(Beginning of Data extract)
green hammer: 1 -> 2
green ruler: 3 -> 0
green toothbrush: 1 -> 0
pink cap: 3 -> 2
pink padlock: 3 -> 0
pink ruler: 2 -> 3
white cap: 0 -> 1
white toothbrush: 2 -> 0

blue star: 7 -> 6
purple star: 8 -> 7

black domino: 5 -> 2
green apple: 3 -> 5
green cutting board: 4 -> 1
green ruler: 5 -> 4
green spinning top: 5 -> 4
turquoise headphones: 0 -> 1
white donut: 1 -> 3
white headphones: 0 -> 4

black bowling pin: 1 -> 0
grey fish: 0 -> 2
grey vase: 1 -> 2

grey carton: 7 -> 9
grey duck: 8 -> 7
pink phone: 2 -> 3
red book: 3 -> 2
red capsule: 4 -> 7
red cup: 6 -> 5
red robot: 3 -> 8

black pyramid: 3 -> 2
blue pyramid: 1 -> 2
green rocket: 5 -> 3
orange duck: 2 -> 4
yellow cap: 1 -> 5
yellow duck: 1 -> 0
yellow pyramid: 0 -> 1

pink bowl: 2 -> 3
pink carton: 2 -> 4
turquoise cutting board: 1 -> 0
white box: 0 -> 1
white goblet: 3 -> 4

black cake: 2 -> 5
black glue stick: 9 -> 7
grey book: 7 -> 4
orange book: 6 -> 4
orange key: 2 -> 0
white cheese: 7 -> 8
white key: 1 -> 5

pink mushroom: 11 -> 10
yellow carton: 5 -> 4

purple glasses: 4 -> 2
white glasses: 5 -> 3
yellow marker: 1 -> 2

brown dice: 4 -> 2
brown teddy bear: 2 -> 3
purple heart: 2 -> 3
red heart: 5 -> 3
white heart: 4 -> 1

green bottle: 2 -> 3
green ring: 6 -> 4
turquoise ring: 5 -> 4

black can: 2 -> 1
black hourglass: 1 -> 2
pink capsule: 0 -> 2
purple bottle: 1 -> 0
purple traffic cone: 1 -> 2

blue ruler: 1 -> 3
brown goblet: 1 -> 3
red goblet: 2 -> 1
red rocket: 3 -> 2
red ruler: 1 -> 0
(End of Data extract)
Your instructions:
Send back all the records above word for word.

Answer:
green hammer: 1 -> 2
green ruler: 3 -> 0
green toothbrush: 1 -> 0
pink cap: 3 -> 2
pink padlock: 3 -> 0
pink ruler: 2 -> 3
white cap: 0 -> 1
white toothbrush: 2 -> 0

blue star: 7 -> 6
purple star: 8 -> 7

black domino: 5 -> 2
green apple: 3 -> 5
green cutting board: 4 -> 1
green ruler: 5 -> 4
green spinning top: 5 -> 4
turquoise headphones: 0 -> 1
white donut: 1 -> 3
white headphones: 0 -> 4

black bowling pin: 1 -> 0
grey fish: 0 -> 2
grey vase: 1 -> 2

grey carton: 7 -> 9
grey duck: 8 -> 7
pink phone: 2 -> 3
red book: 3 -> 2
red capsule: 4 -> 7
red cup: 6 -> 5
red robot: 3 -> 8

black pyramid: 3 -> 2
blue pyramid: 1 -> 2
green rocket: 5 -> 3
orange duck: 2 -> 4
yellow cap: 1 -> 5
yellow duck: 1 -> 0
yellow pyramid: 0 -> 1

pink bowl: 2 -> 3
pink carton: 2 -> 4
turquoise cutting board: 1 -> 0
white box: 0 -> 1
white goblet: 3 -> 4

black cake: 2 -> 5
black glue stick: 9 -> 7
grey book: 7 -> 4
orange book: 6 -> 4
orange key: 2 -> 0
white cheese: 7 -> 8
white key: 1 -> 5

pink mushroom: 11 -> 10
yellow carton: 5 -> 4

purple glasses: 4 -> 2
white glasses: 5 -> 3
yellow marker: 1 -> 2

brown dice: 4 -> 2
brown teddy bear: 2 -> 3
purple heart: 2 -> 3
red heart: 5 -> 3
white heart: 4 -> 1

green bottle: 2 -> 3
green ring: 6 -> 4
turquoise ring: 5 -> 4

black can: 2 -> 1
black hourglass: 1 -> 2
pink capsule: 0 -> 2
purple bottle: 1 -> 0
purple traffic cone: 1 -> 2

blue ruler: 1 -> 3
brown goblet: 1 -> 3
red goblet: 2 -> 1
red rocket: 3 -> 2
red ruler: 1 -> 0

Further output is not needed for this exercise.